Exercise prompt: Locate each line below that includes "none" and reproduce it.

Information:
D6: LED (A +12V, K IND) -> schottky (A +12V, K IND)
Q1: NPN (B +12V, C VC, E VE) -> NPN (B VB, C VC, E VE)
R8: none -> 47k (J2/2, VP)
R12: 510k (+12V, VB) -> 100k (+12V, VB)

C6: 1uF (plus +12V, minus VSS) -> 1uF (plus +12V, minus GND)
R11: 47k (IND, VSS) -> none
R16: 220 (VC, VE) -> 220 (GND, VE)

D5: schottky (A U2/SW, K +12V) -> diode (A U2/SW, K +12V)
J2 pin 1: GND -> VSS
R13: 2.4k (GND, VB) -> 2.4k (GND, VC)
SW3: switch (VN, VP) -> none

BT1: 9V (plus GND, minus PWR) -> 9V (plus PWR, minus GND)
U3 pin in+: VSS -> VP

Written solution:
R8: none -> 47k (J2/2, VP)
R11: 47k (IND, VSS) -> none
SW3: switch (VN, VP) -> none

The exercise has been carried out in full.